Your reply should consist of the entries, copied exactly and stripped of images.

============

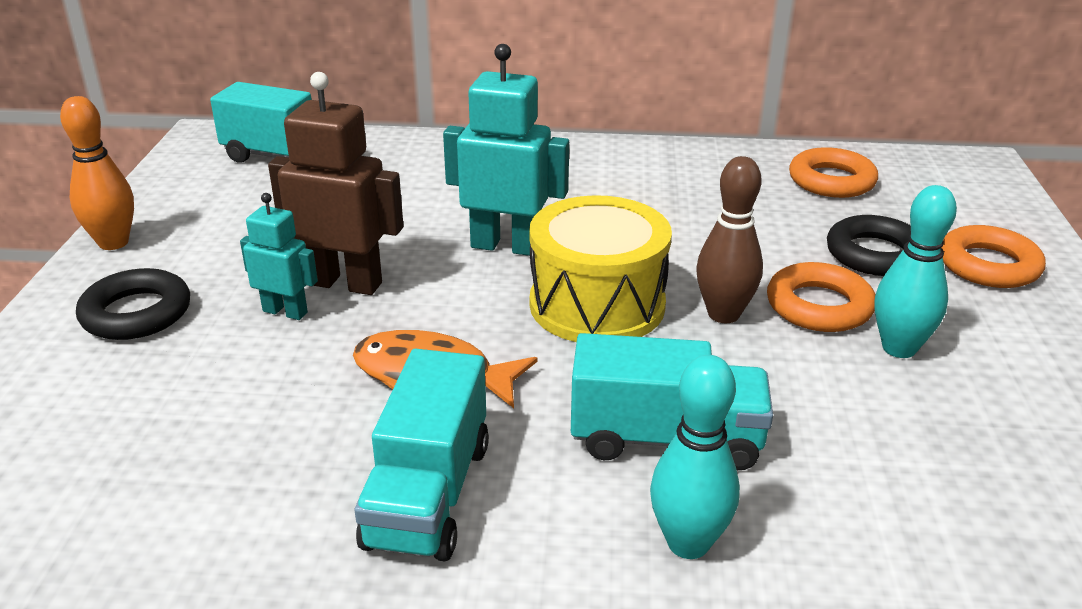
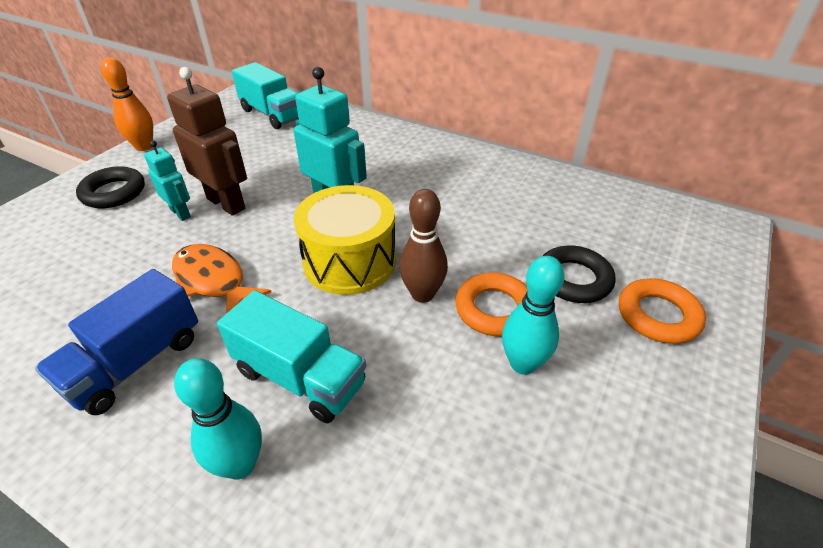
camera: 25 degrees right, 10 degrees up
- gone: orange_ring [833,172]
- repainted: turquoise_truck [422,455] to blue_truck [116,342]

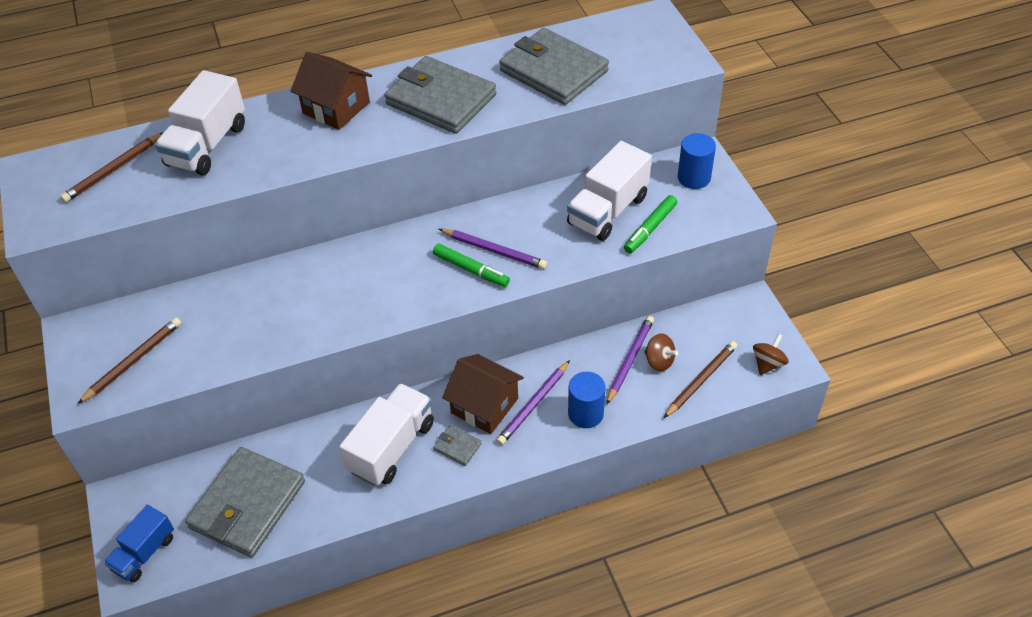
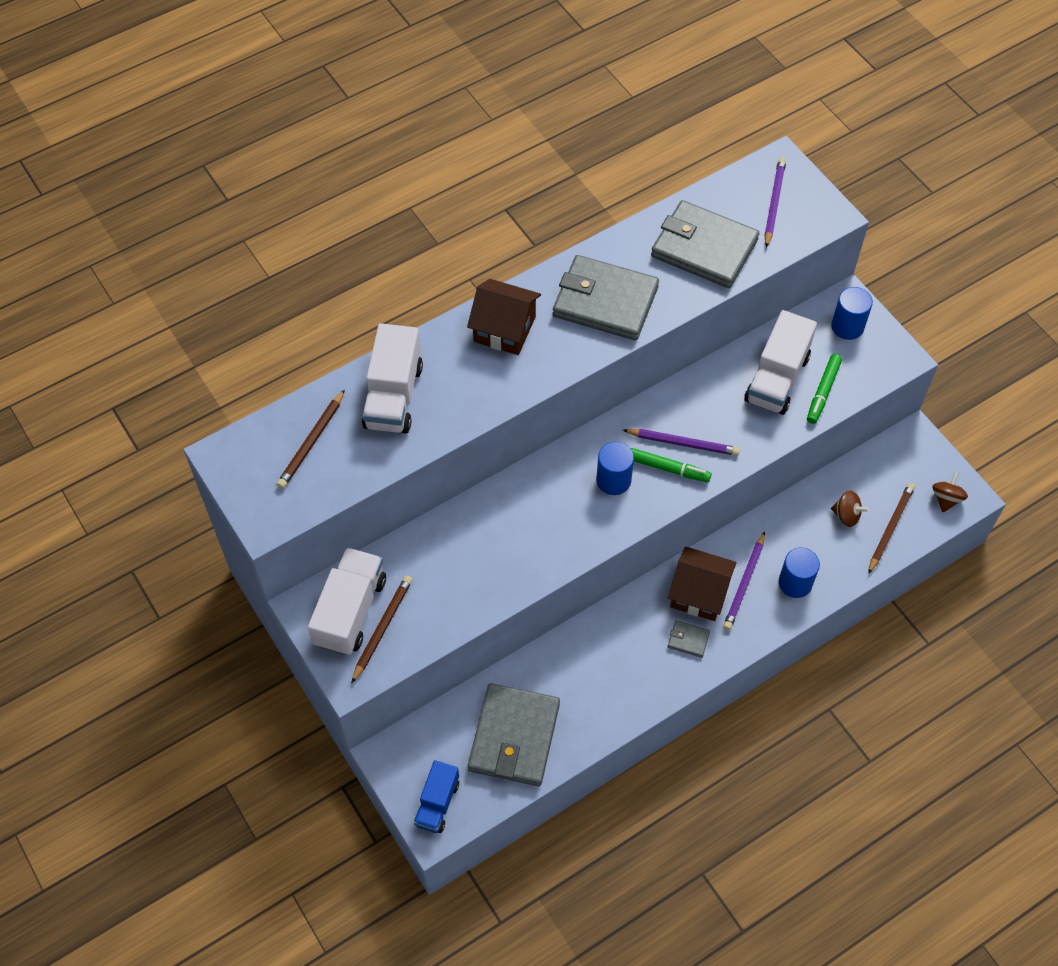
camera: 15 degrees left, 10 degrees up
- shifted: purple_pencil [630,360] to [775,202]
- shifted: white_truck [386,434] to [347,601]
- new: blue_cylinder [615,468]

============

Response to the task:
camera: 25 degrees right, 10 degrees up
- gone: orange_ring [833,172]
- repainted: turquoise_truck [422,455] to blue_truck [116,342]

camera: 15 degrees left, 10 degrees up
- shifted: purple_pencil [630,360] to [775,202]
- shifted: white_truck [386,434] to [347,601]
- new: blue_cylinder [615,468]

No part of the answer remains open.